> [Source records]:
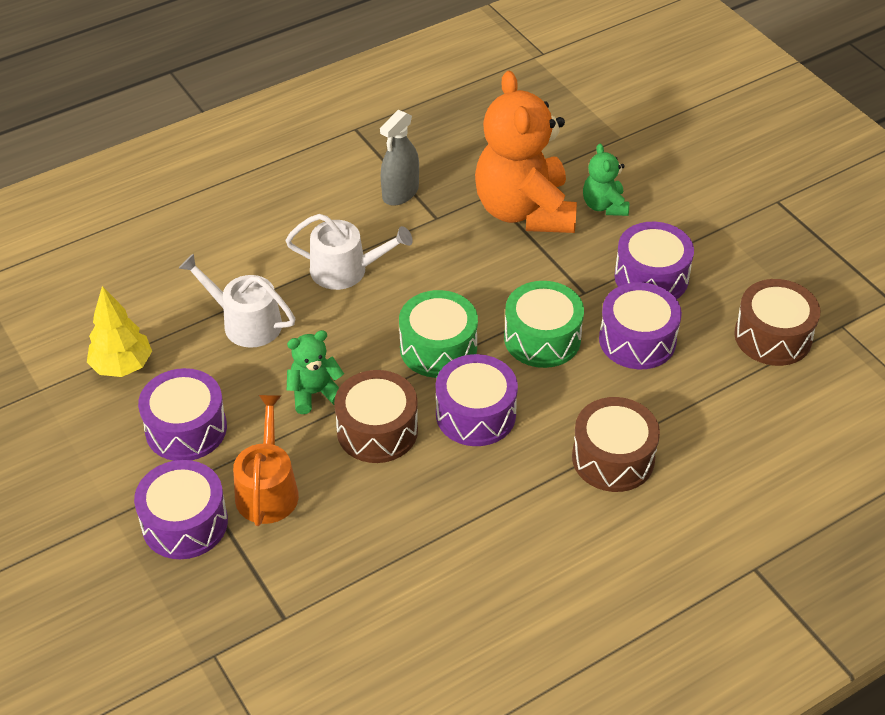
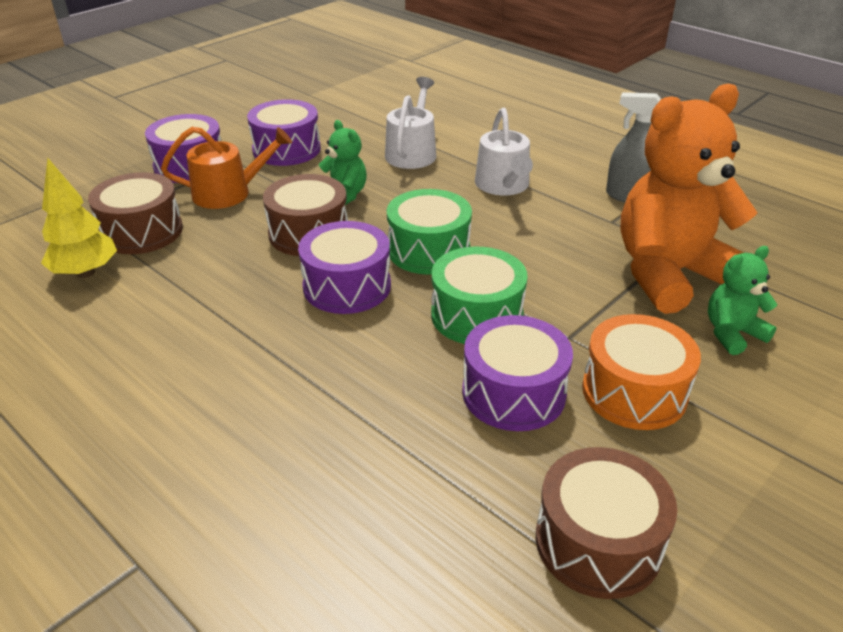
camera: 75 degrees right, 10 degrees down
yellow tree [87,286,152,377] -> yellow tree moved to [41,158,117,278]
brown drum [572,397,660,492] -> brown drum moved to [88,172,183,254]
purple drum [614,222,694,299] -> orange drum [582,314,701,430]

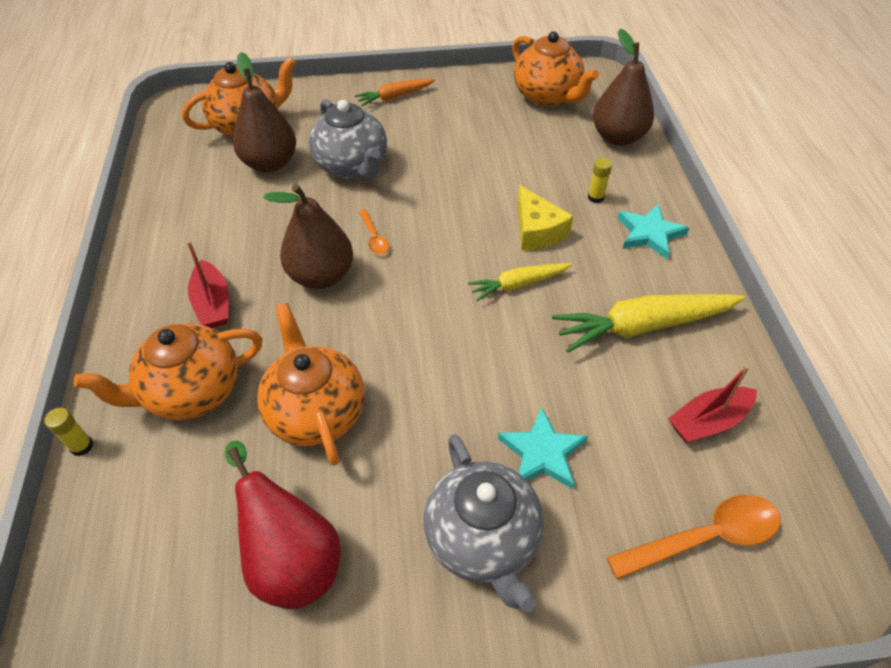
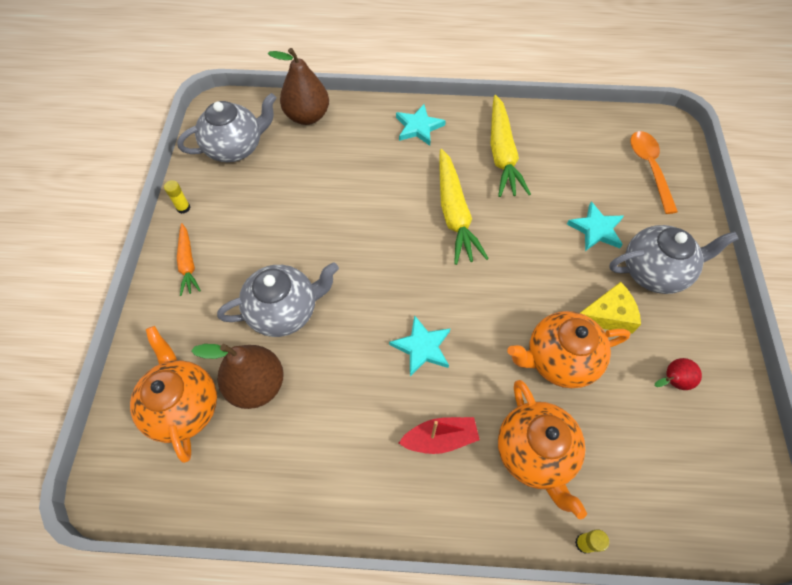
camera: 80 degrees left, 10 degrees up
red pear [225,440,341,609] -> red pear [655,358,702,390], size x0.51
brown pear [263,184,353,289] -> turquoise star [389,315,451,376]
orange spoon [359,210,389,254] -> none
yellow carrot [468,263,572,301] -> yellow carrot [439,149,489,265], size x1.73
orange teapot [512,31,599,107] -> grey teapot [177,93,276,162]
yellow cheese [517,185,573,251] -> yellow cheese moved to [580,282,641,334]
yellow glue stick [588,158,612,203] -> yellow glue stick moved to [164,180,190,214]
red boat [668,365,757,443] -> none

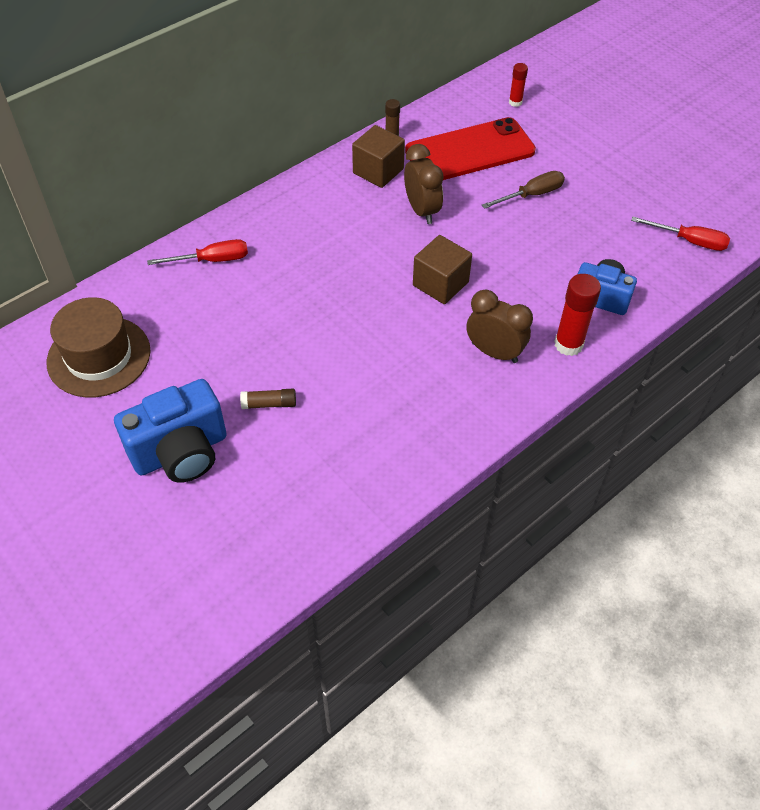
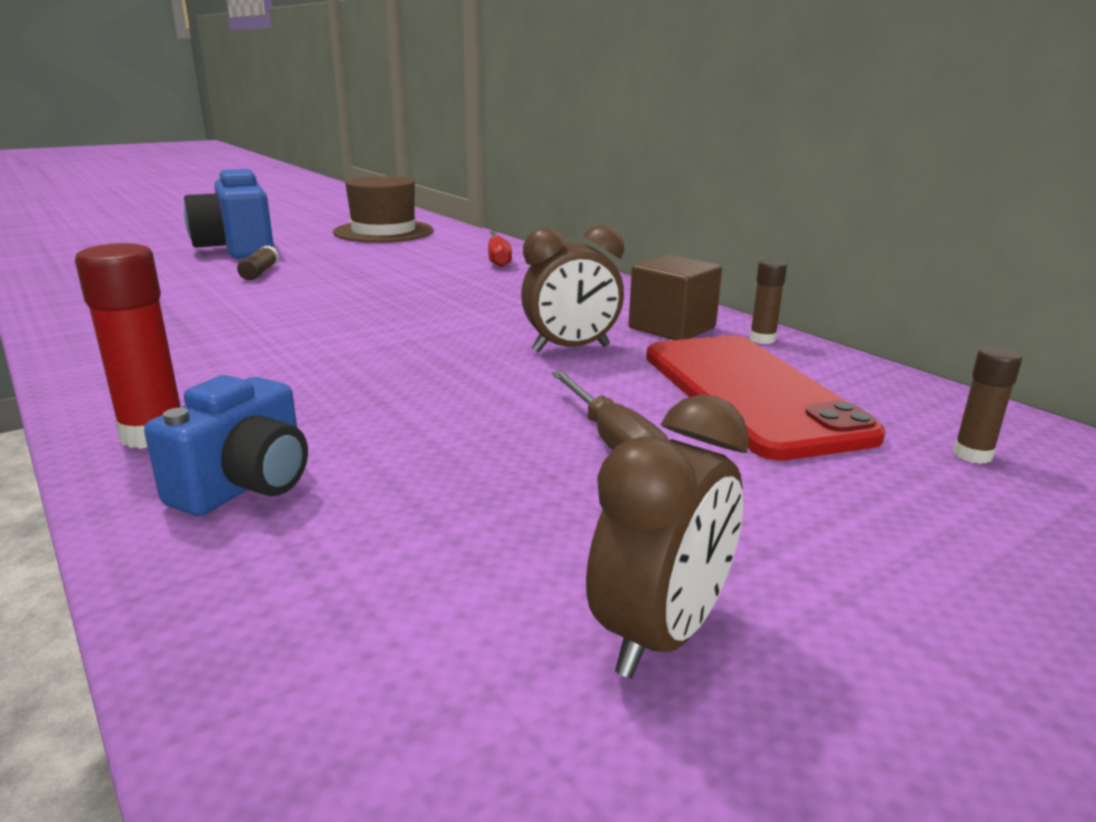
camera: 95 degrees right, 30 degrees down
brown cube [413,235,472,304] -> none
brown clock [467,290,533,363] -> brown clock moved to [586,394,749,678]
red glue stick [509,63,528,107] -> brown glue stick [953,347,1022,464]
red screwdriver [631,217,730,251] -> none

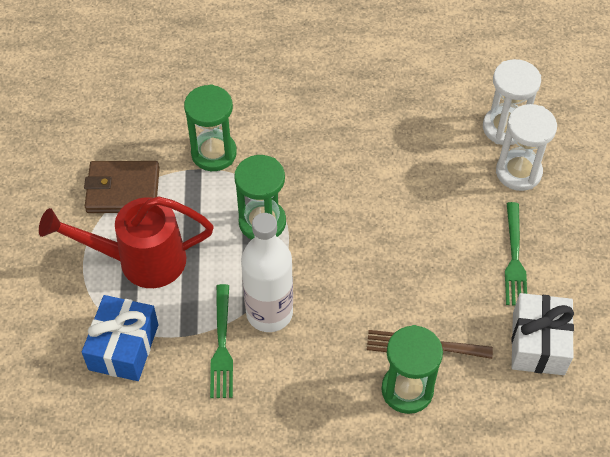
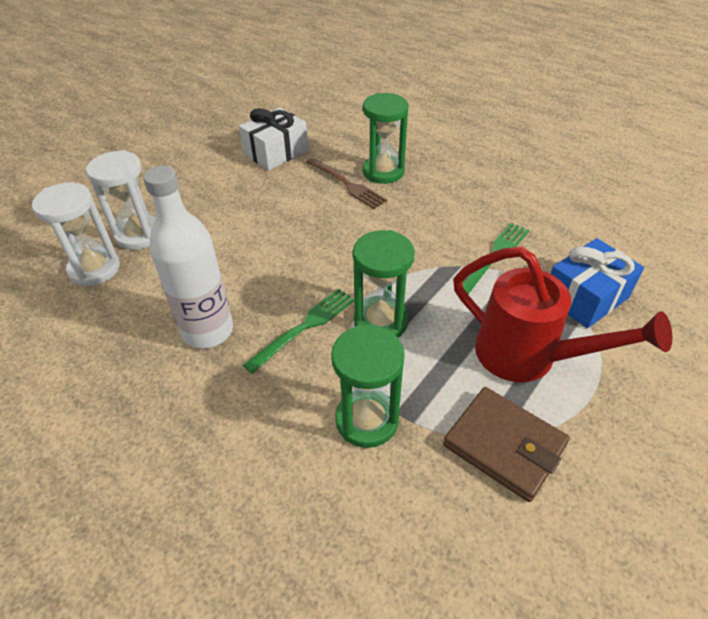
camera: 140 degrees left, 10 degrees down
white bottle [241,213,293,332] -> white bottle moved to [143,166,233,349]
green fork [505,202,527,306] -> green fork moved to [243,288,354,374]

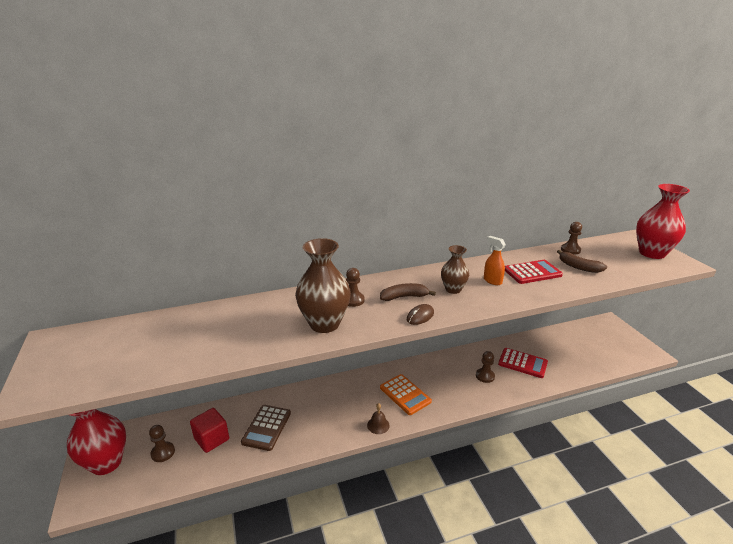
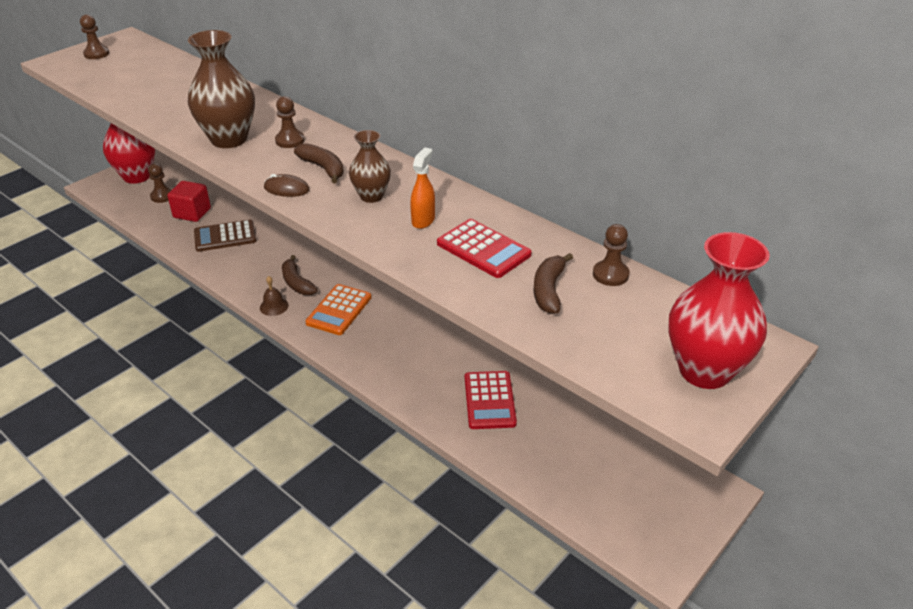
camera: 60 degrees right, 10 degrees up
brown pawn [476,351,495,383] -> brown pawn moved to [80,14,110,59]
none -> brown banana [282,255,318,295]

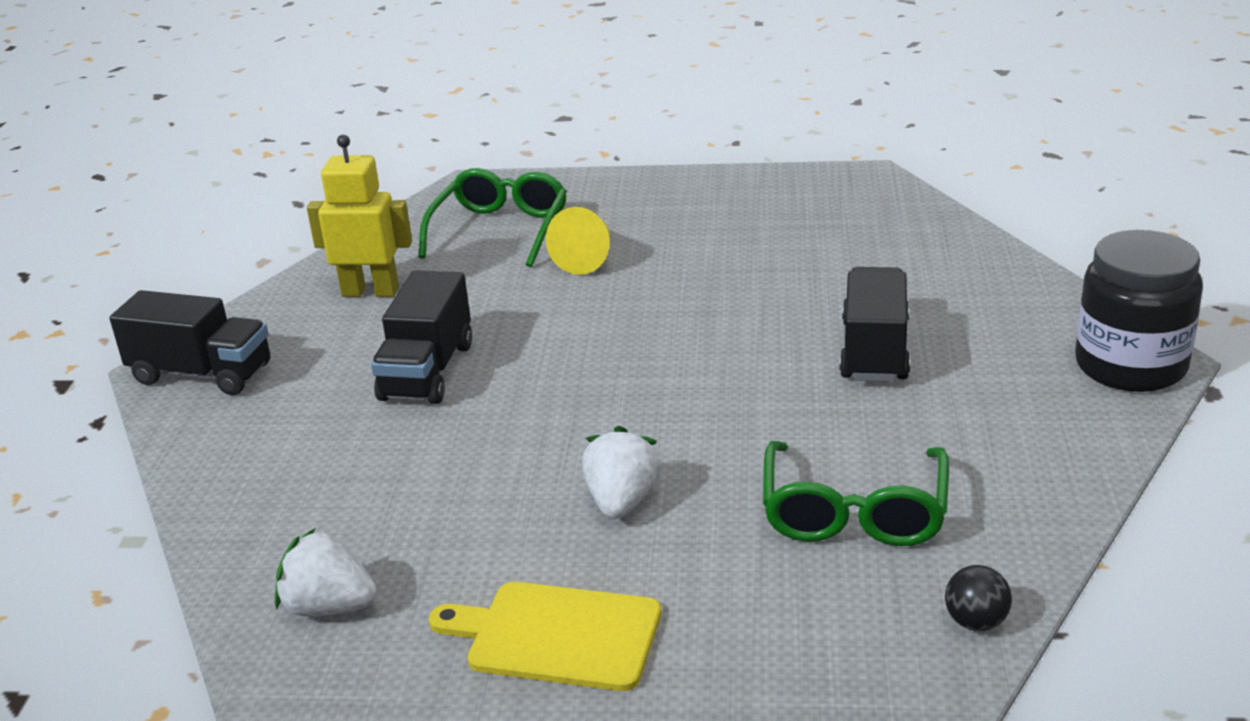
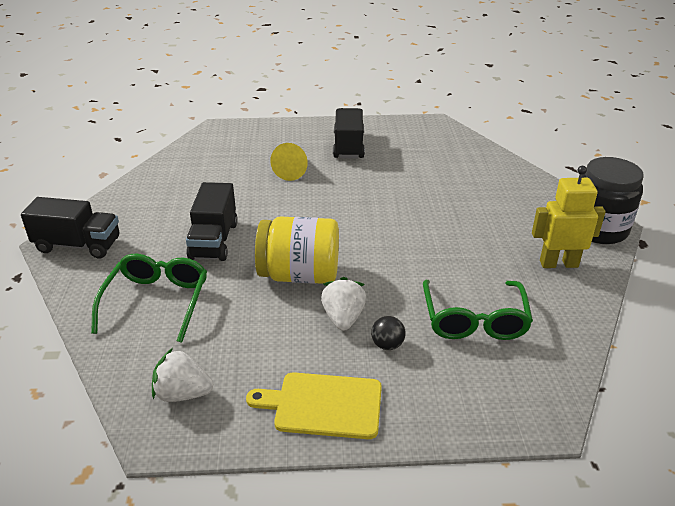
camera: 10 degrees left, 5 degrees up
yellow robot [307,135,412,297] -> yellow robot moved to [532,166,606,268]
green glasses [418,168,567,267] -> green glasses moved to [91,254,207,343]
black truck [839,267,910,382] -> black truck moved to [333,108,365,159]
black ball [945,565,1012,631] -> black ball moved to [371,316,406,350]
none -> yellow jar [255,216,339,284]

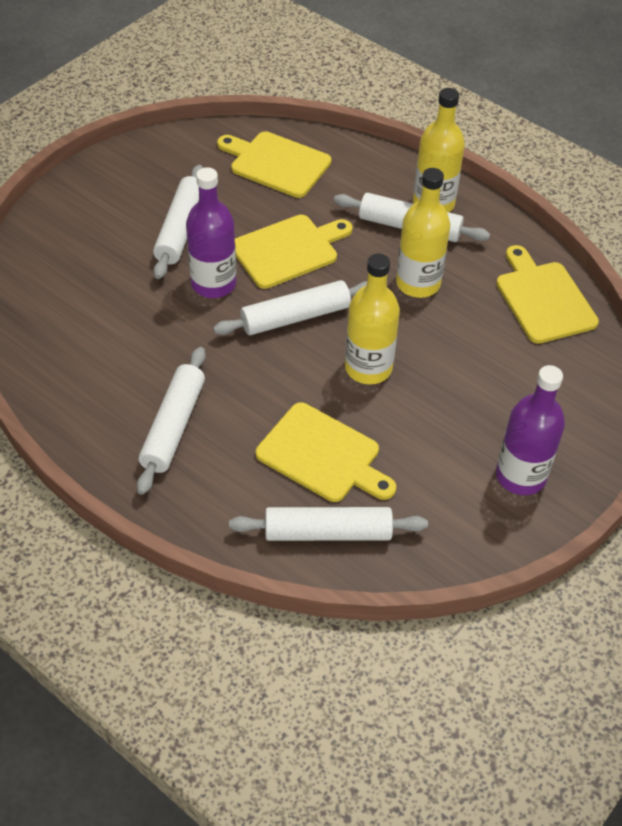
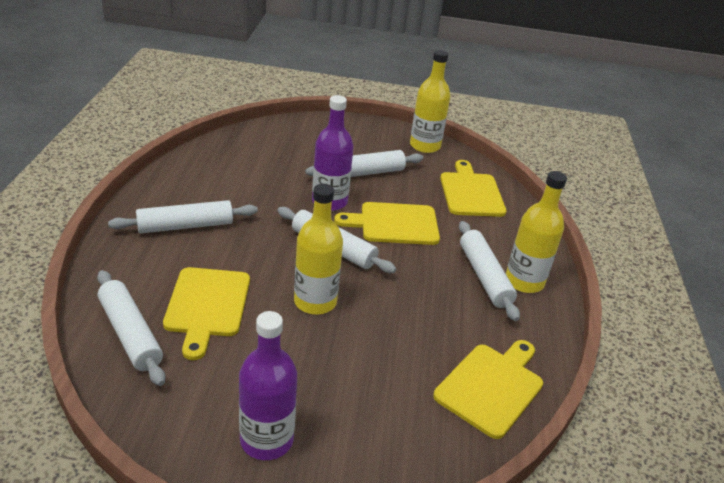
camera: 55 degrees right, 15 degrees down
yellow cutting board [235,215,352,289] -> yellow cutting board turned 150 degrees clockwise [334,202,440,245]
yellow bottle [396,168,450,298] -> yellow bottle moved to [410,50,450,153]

> [Instructions to follow]:
The answer is the listing above repeated verbatim, minus its images.

> [Exercise solution]:
camera: 75 degrees right, 10 degrees down
yellow tree [87,286,152,377] -> yellow tree moved to [41,158,117,278]
brown drum [572,397,660,492] -> brown drum moved to [88,172,183,254]
purple drum [614,222,694,299] -> orange drum [582,314,701,430]

camera: 80 degrees left, 10 degrees up
red pear [225,440,341,609] -> red pear [655,358,702,390], size x0.51
brown pear [263,184,353,289] -> turquoise star [389,315,451,376]
orange spoon [359,210,389,254] -> none
yellow carrot [468,263,572,301] -> yellow carrot [439,149,489,265], size x1.73
orange teapot [512,31,599,107] -> grey teapot [177,93,276,162]
yellow cheese [517,185,573,251] -> yellow cheese moved to [580,282,641,334]
yellow glue stick [588,158,612,203] -> yellow glue stick moved to [164,180,190,214]
red boat [668,365,757,443] -> none

camera: 95 degrees right, 30 degrees down
brown cube [413,235,472,304] -> none
brown clock [467,290,533,363] -> brown clock moved to [586,394,749,678]
red glue stick [509,63,528,107] -> brown glue stick [953,347,1022,464]
red screwdriver [631,217,730,251] -> none

camera: 140 degrees left, 10 degrees down
white bottle [241,213,293,332] -> white bottle moved to [143,166,233,349]
green fork [505,202,527,306] -> green fork moved to [243,288,354,374]

camera: 60 degrees right, 10 degrees up
brown pawn [476,351,495,383] -> brown pawn moved to [80,14,110,59]
none -> brown banana [282,255,318,295]

camera: 10 degrees left, 5 degrees up
yellow robot [307,135,412,297] -> yellow robot moved to [532,166,606,268]
green glasses [418,168,567,267] -> green glasses moved to [91,254,207,343]
black truck [839,267,910,382] -> black truck moved to [333,108,365,159]
black ball [945,565,1012,631] -> black ball moved to [371,316,406,350]
none -> yellow jar [255,216,339,284]

camera: 55 degrees right, 15 degrees down
yellow cutting board [235,215,352,289] -> yellow cutting board turned 150 degrees clockwise [334,202,440,245]
yellow bottle [396,168,450,298] -> yellow bottle moved to [410,50,450,153]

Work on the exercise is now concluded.